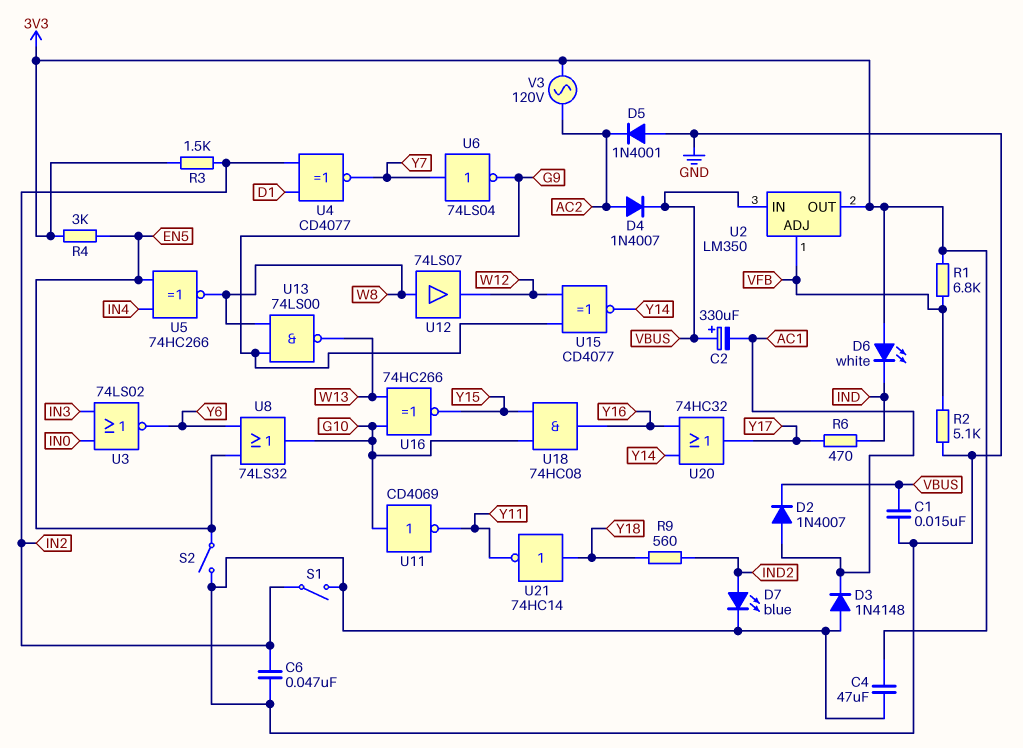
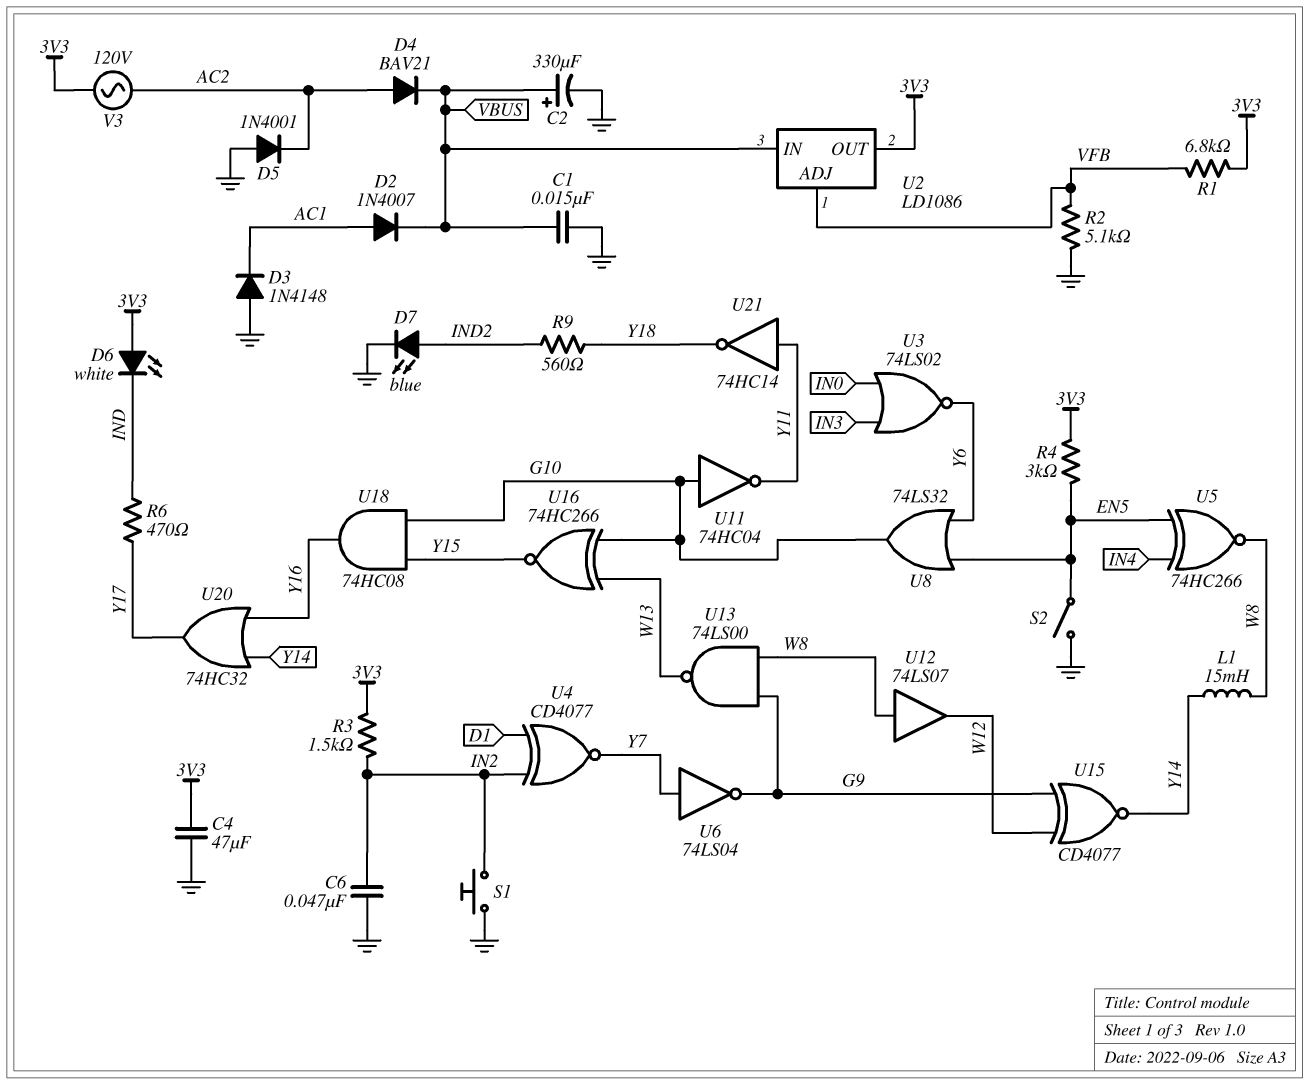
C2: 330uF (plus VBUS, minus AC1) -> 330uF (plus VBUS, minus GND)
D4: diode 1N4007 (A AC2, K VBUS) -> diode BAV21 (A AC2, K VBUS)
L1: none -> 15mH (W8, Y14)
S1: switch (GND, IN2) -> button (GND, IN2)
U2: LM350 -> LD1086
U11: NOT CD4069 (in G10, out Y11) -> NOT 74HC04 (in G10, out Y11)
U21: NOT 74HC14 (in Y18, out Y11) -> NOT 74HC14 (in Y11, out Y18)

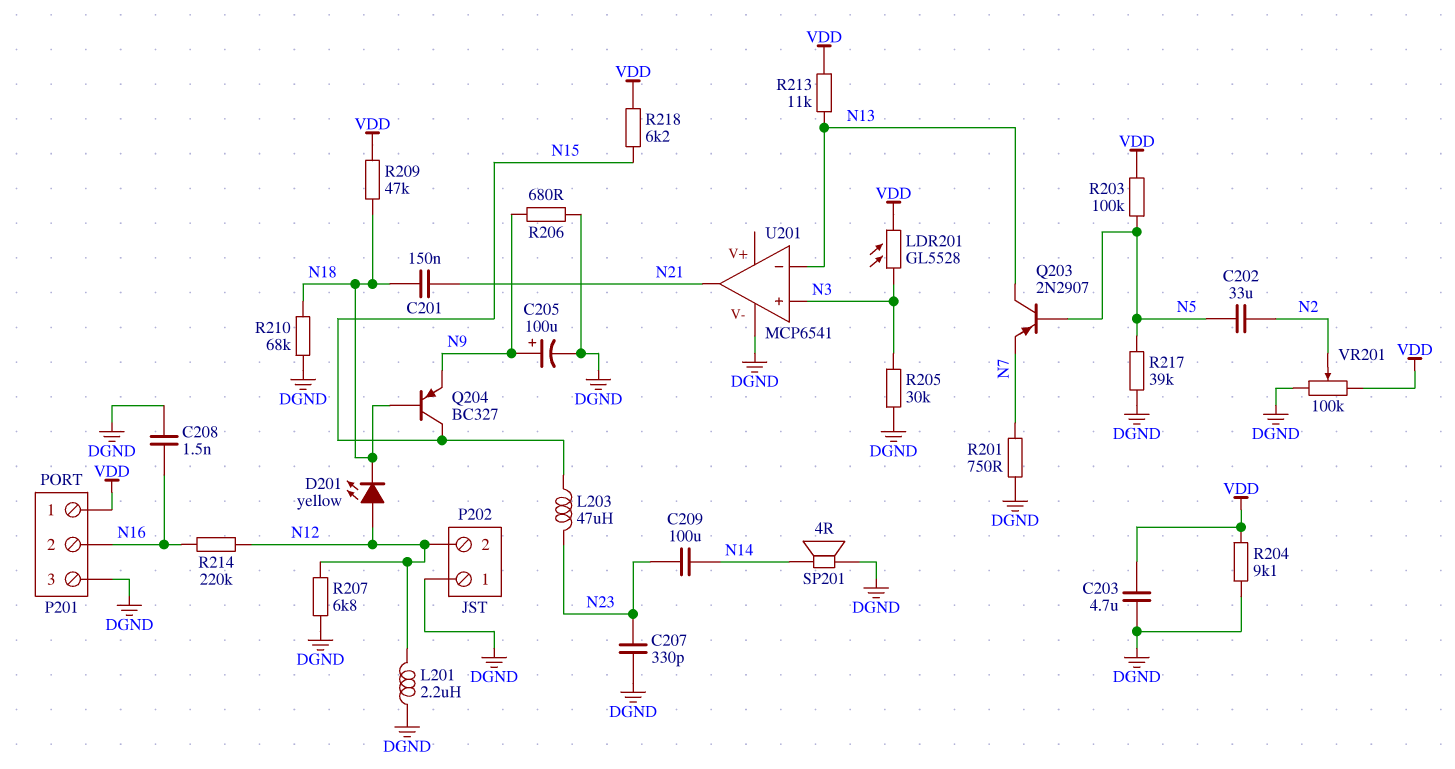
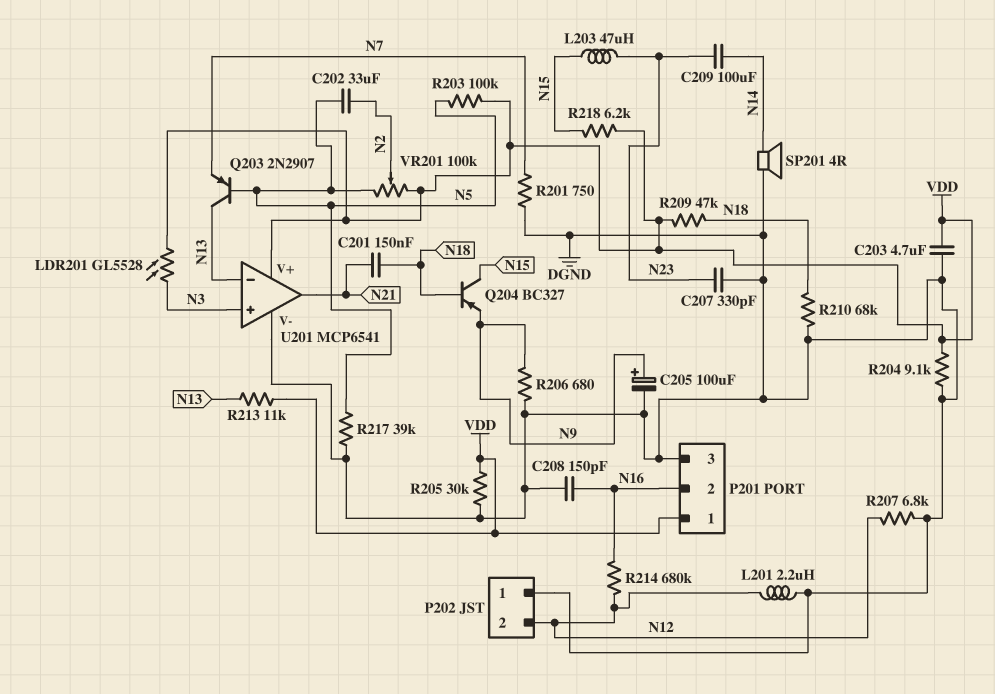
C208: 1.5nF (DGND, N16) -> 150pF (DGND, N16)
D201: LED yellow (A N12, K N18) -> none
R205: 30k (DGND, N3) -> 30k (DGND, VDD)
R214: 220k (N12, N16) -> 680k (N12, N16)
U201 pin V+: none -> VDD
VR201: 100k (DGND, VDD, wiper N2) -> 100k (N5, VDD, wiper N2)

=======

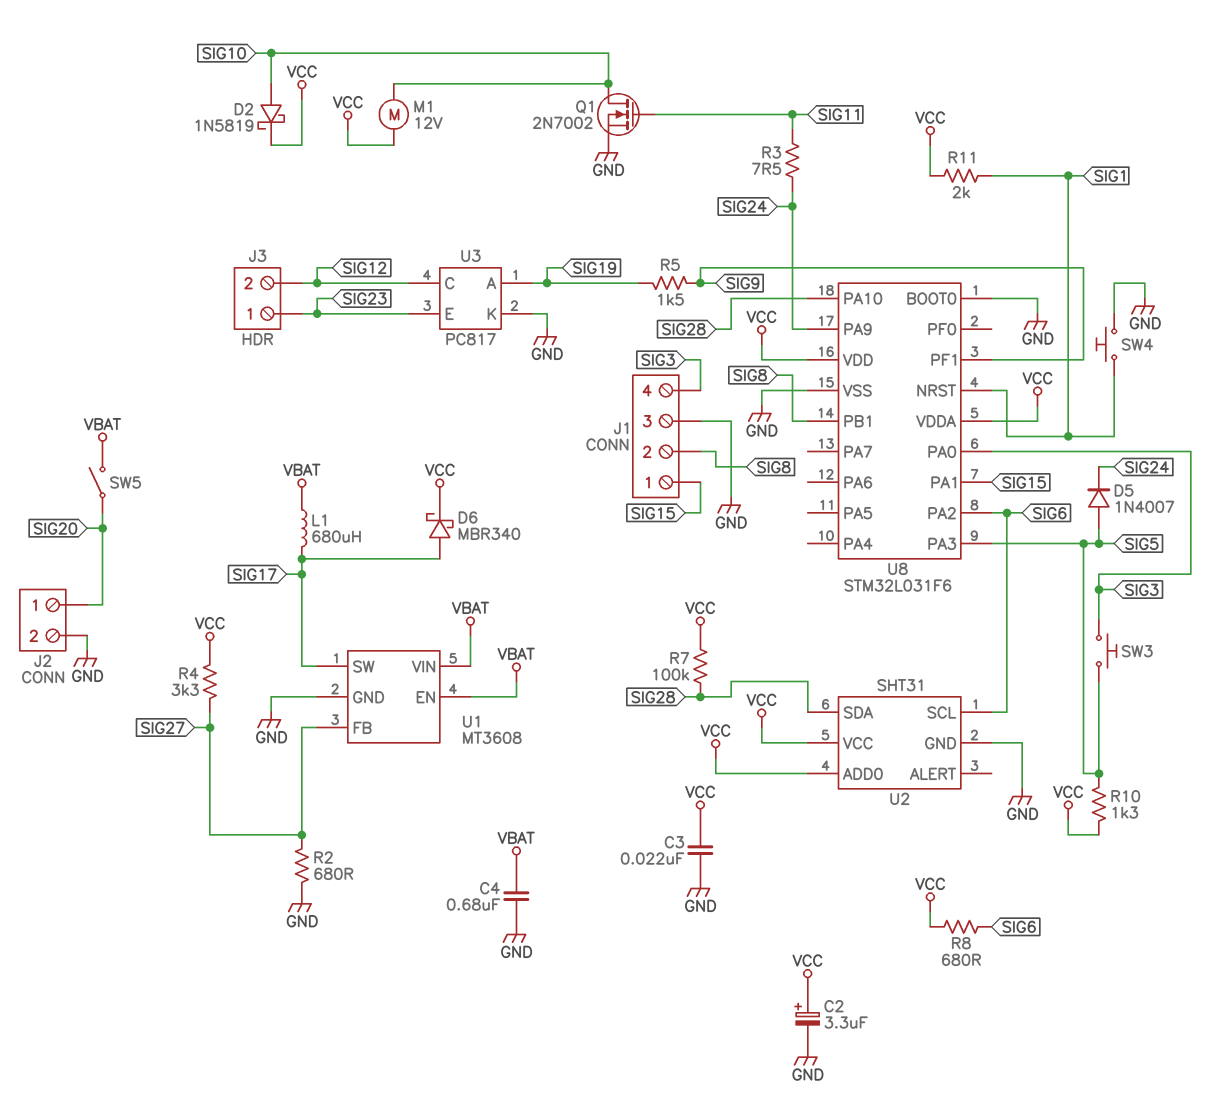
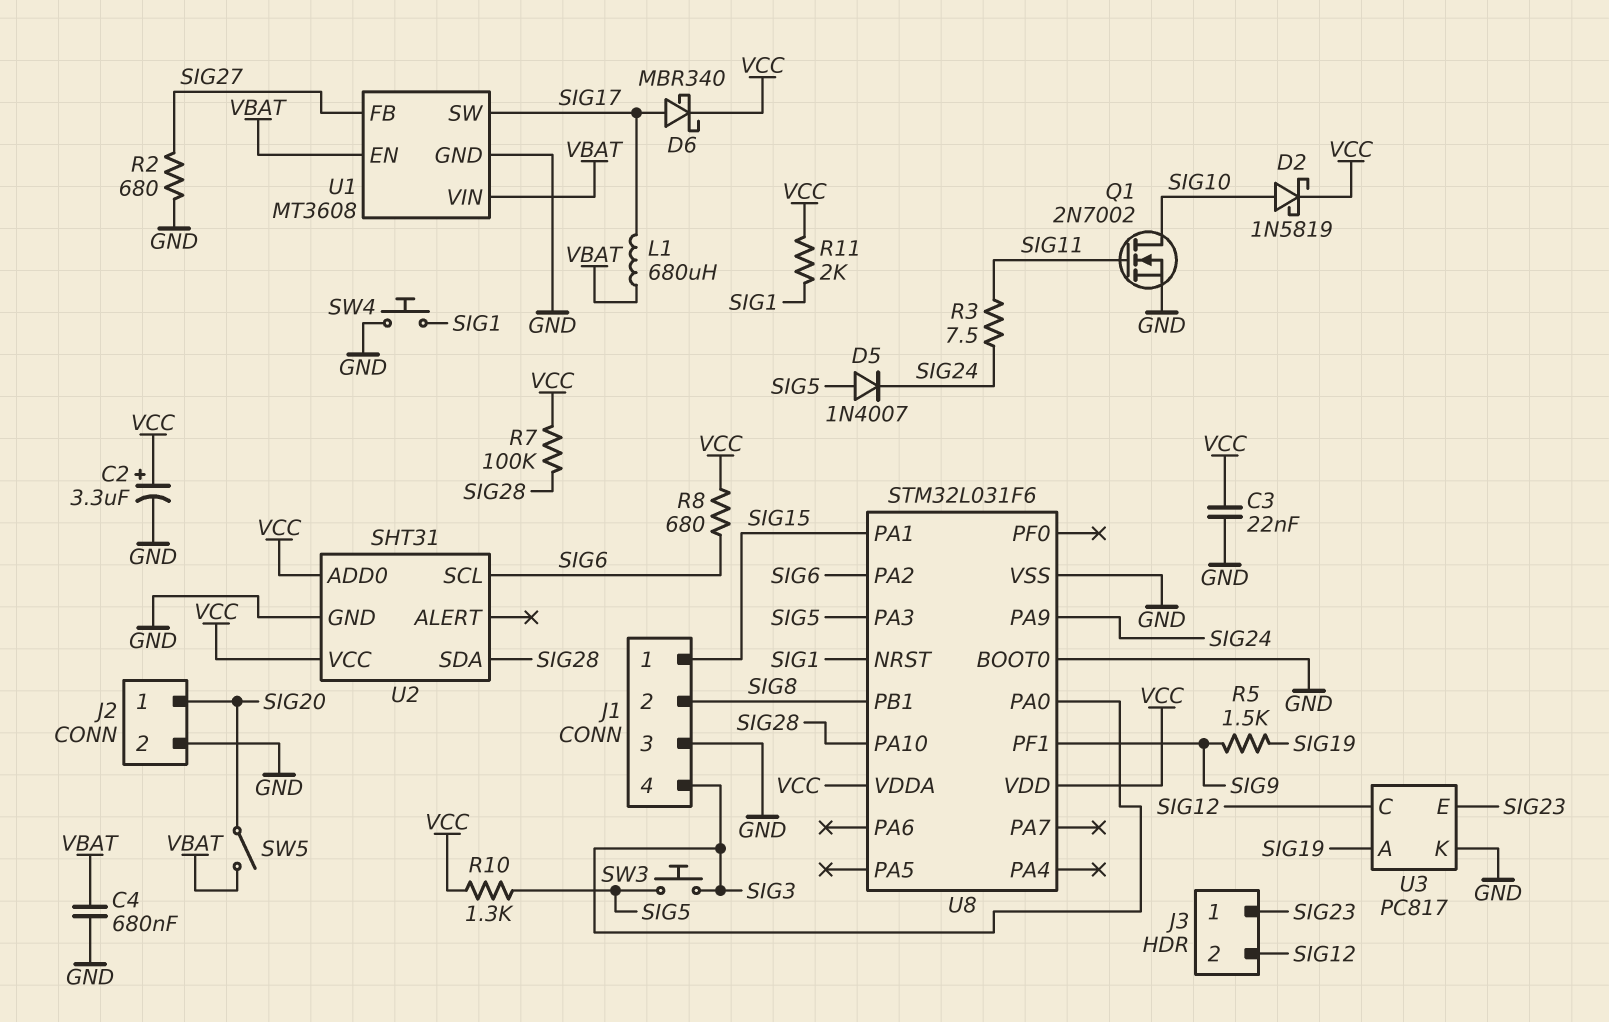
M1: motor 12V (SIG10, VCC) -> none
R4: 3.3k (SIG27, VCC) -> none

=======

Problem to work on | Exact duplication is required for the lines above, from the line that contains "C208: 1.5nF (DGND, N16) -> 150pF (DGND, N16)" to the line that contains "VR201: 100k (DGND, VDD, wiper", inclusive; omit all others.

Response |
C208: 1.5nF (DGND, N16) -> 150pF (DGND, N16)
D201: LED yellow (A N12, K N18) -> none
R205: 30k (DGND, N3) -> 30k (DGND, VDD)
R214: 220k (N12, N16) -> 680k (N12, N16)
U201 pin V+: none -> VDD
VR201: 100k (DGND, VDD, wiper N2) -> 100k (N5, VDD, wiper N2)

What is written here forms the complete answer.